**Task requirements**
All of the data is to be written out again exactly, without the pictures.

**Data**
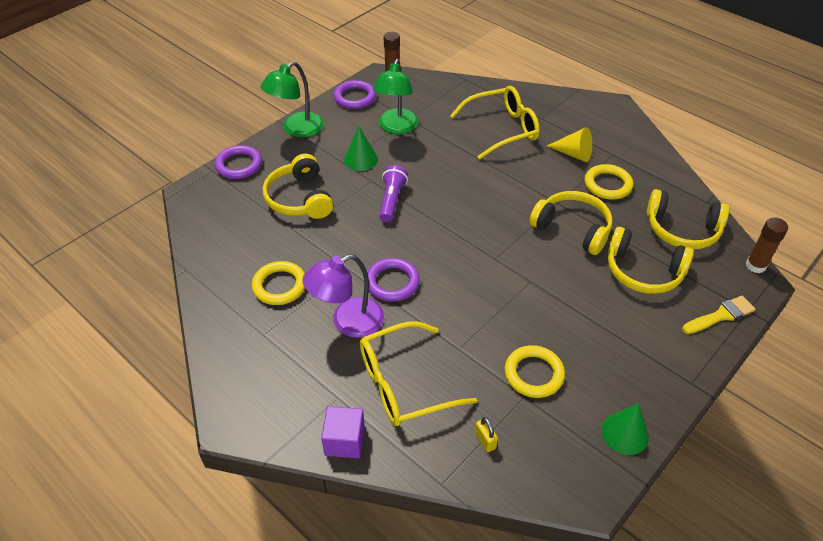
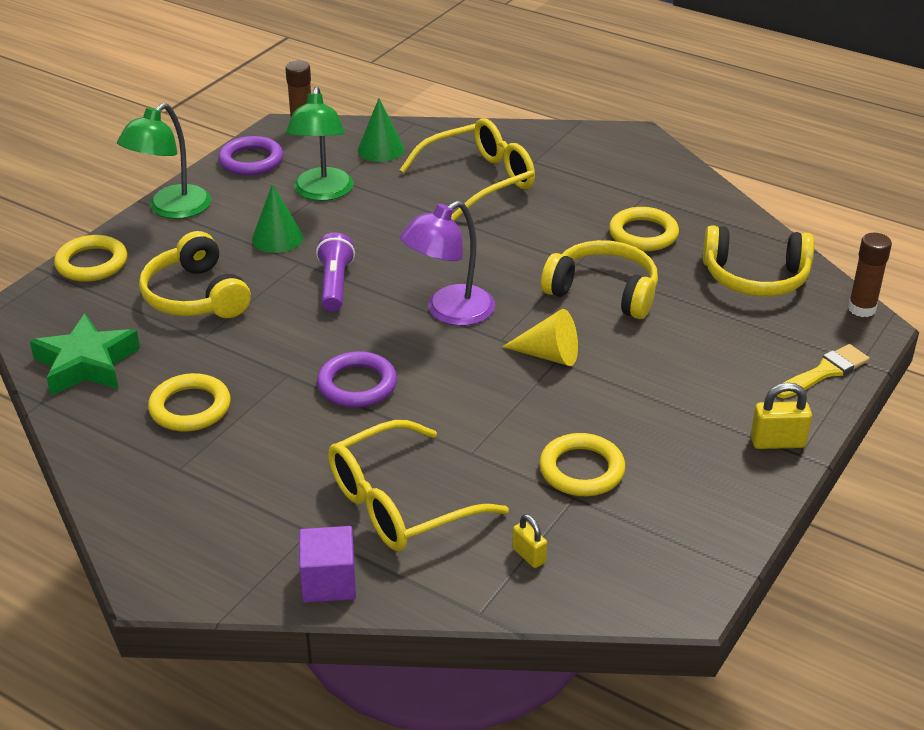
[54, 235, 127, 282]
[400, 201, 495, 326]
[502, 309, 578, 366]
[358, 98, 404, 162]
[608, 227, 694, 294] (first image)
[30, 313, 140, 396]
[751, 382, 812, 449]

**Output of the task**
[54, 235, 127, 282]
[400, 201, 495, 326]
[502, 309, 578, 366]
[358, 98, 404, 162]
[608, 227, 694, 294] (first image)
[30, 313, 140, 396]
[751, 382, 812, 449]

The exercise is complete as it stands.